## DIRECTIONS:
Reproduce the entries below exactly, but only from the line containing "pink brick J15" to the line containing "yellow plate G2:I3", inclusive.

Stored data
= = =

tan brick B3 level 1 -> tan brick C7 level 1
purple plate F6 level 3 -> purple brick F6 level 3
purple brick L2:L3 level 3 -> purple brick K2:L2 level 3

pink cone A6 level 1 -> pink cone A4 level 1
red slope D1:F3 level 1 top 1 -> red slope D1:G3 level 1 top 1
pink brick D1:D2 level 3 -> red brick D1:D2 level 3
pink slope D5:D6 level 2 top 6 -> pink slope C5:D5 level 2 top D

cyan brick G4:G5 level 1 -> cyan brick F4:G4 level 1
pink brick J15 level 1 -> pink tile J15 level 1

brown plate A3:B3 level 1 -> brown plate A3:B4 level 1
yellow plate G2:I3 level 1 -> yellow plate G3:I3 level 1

= = =

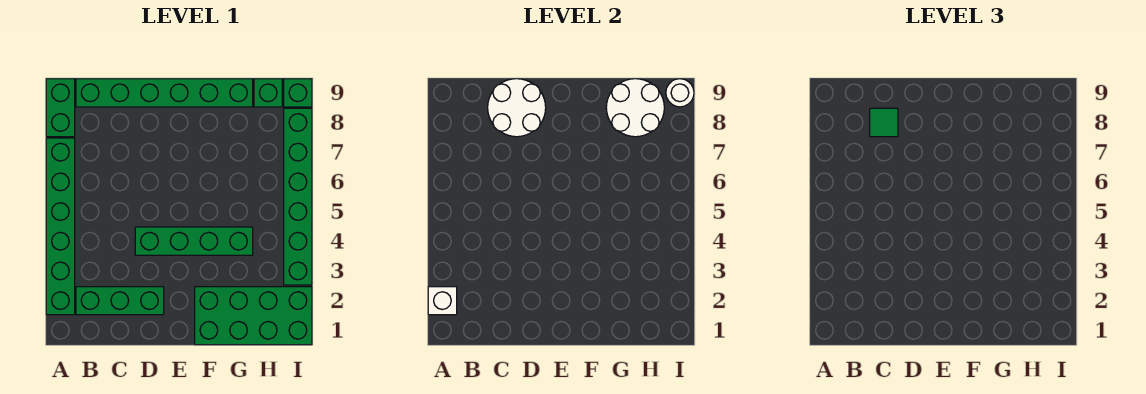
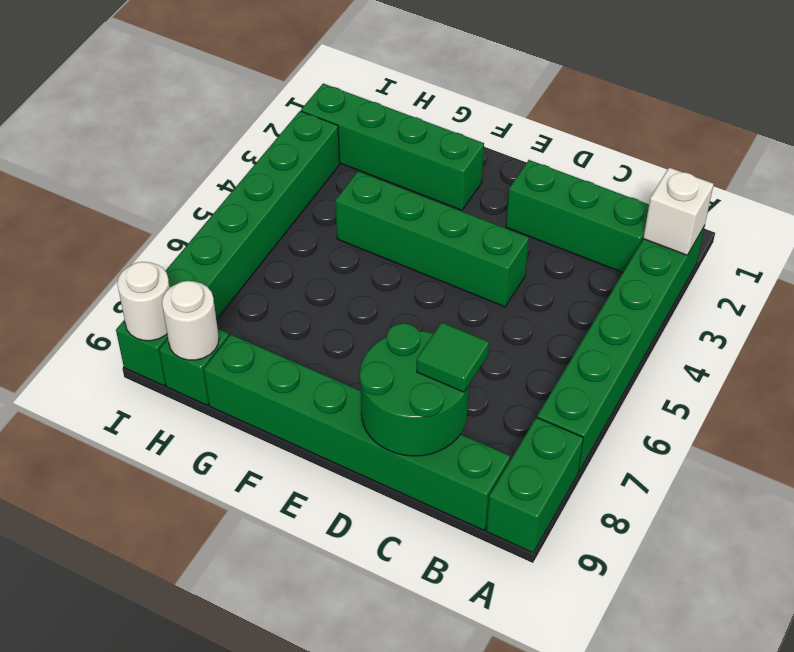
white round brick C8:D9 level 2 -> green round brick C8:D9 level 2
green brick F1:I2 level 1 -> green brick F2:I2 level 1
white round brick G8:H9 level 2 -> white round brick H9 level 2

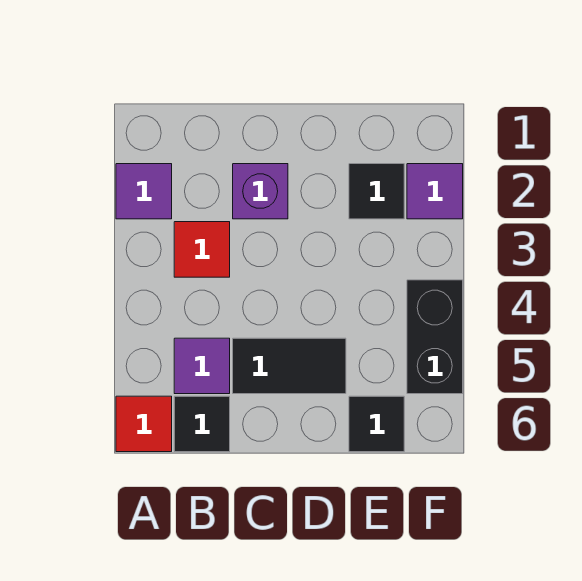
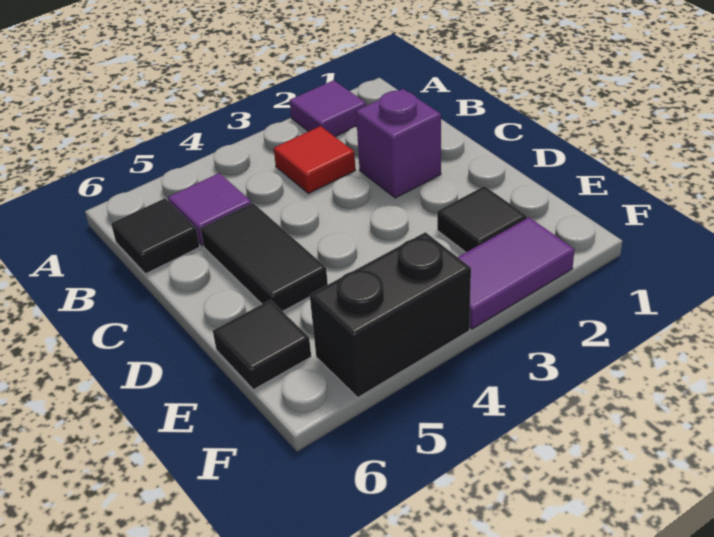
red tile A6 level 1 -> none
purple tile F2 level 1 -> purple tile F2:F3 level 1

= = =

## OUTPUT FOR THIS EXERCISE:
pink brick J15 level 1 -> pink tile J15 level 1

brown plate A3:B3 level 1 -> brown plate A3:B4 level 1
yellow plate G2:I3 level 1 -> yellow plate G3:I3 level 1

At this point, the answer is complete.